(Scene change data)
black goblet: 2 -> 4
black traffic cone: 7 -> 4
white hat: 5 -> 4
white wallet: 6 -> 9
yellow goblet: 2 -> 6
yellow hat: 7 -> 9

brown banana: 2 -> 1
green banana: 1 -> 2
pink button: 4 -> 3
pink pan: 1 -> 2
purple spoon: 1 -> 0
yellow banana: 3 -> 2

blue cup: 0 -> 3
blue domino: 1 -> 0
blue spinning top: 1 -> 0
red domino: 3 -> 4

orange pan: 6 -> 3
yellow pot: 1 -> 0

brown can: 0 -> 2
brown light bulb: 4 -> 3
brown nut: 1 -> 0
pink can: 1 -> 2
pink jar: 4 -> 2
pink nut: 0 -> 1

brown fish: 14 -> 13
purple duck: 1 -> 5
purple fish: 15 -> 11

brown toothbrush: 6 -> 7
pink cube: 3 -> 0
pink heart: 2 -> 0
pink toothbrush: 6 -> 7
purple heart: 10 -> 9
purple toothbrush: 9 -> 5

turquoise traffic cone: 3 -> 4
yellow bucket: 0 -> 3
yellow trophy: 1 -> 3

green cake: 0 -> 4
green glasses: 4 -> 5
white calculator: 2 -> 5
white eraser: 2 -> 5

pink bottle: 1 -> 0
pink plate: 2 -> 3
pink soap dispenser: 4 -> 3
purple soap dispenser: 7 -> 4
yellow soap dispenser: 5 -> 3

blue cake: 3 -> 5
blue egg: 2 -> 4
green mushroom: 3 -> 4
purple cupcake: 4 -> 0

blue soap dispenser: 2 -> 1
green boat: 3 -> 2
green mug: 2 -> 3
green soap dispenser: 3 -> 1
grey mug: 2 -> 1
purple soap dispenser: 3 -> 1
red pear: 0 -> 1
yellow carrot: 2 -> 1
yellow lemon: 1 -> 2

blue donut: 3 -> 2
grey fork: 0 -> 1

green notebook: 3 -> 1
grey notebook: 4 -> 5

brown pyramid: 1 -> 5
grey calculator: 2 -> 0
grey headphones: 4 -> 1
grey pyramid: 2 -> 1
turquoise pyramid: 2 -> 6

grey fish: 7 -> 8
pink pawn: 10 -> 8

What is expected
Write down every record shown above precisely.

Solution for this exercise
black goblet: 2 -> 4
black traffic cone: 7 -> 4
white hat: 5 -> 4
white wallet: 6 -> 9
yellow goblet: 2 -> 6
yellow hat: 7 -> 9

brown banana: 2 -> 1
green banana: 1 -> 2
pink button: 4 -> 3
pink pan: 1 -> 2
purple spoon: 1 -> 0
yellow banana: 3 -> 2

blue cup: 0 -> 3
blue domino: 1 -> 0
blue spinning top: 1 -> 0
red domino: 3 -> 4

orange pan: 6 -> 3
yellow pot: 1 -> 0

brown can: 0 -> 2
brown light bulb: 4 -> 3
brown nut: 1 -> 0
pink can: 1 -> 2
pink jar: 4 -> 2
pink nut: 0 -> 1

brown fish: 14 -> 13
purple duck: 1 -> 5
purple fish: 15 -> 11

brown toothbrush: 6 -> 7
pink cube: 3 -> 0
pink heart: 2 -> 0
pink toothbrush: 6 -> 7
purple heart: 10 -> 9
purple toothbrush: 9 -> 5

turquoise traffic cone: 3 -> 4
yellow bucket: 0 -> 3
yellow trophy: 1 -> 3

green cake: 0 -> 4
green glasses: 4 -> 5
white calculator: 2 -> 5
white eraser: 2 -> 5

pink bottle: 1 -> 0
pink plate: 2 -> 3
pink soap dispenser: 4 -> 3
purple soap dispenser: 7 -> 4
yellow soap dispenser: 5 -> 3

blue cake: 3 -> 5
blue egg: 2 -> 4
green mushroom: 3 -> 4
purple cupcake: 4 -> 0

blue soap dispenser: 2 -> 1
green boat: 3 -> 2
green mug: 2 -> 3
green soap dispenser: 3 -> 1
grey mug: 2 -> 1
purple soap dispenser: 3 -> 1
red pear: 0 -> 1
yellow carrot: 2 -> 1
yellow lemon: 1 -> 2

blue donut: 3 -> 2
grey fork: 0 -> 1

green notebook: 3 -> 1
grey notebook: 4 -> 5

brown pyramid: 1 -> 5
grey calculator: 2 -> 0
grey headphones: 4 -> 1
grey pyramid: 2 -> 1
turquoise pyramid: 2 -> 6

grey fish: 7 -> 8
pink pawn: 10 -> 8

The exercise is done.